* [Exercise aim] Only the pictures are to be left out; return the rest of the data exactly as it stands.
Content starts
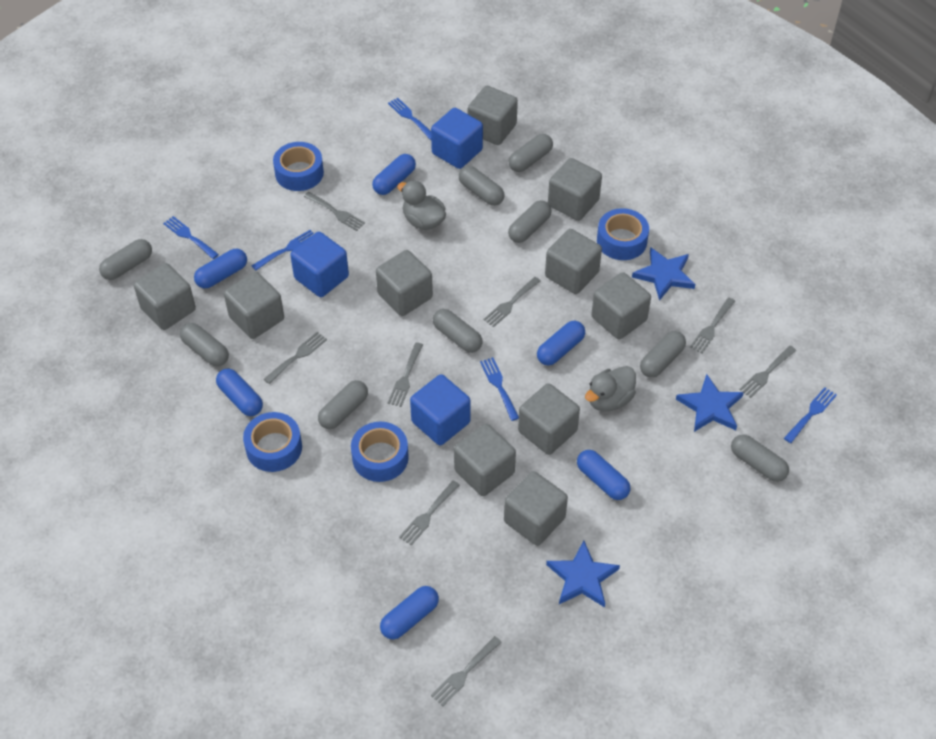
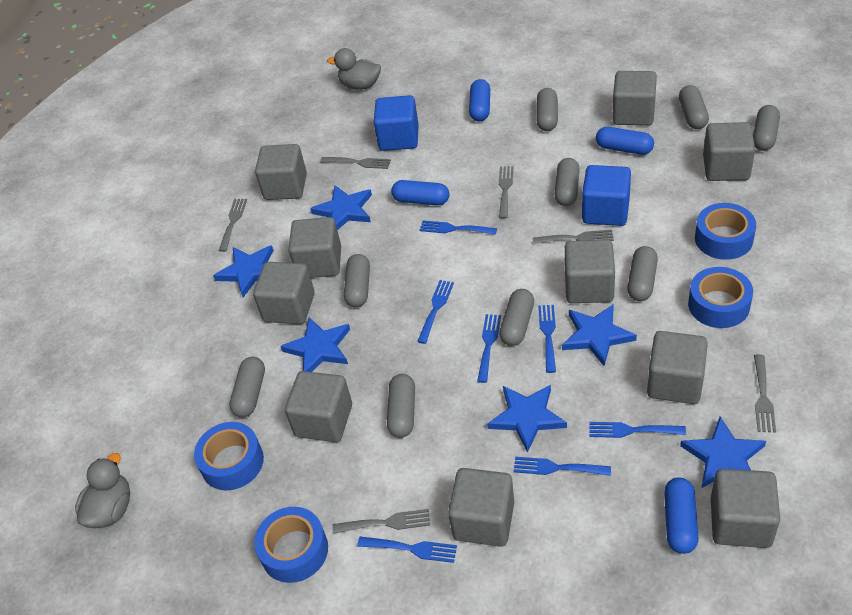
blue capsule: 6 -> 4
blue cube: 3 -> 2
blue fork: 5 -> 7
blue star: 3 -> 6
grey fork: 8 -> 6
Content ends
* [Answer to the exercise]
blue capsule: 6 -> 4
blue cube: 3 -> 2
blue fork: 5 -> 7
blue star: 3 -> 6
grey fork: 8 -> 6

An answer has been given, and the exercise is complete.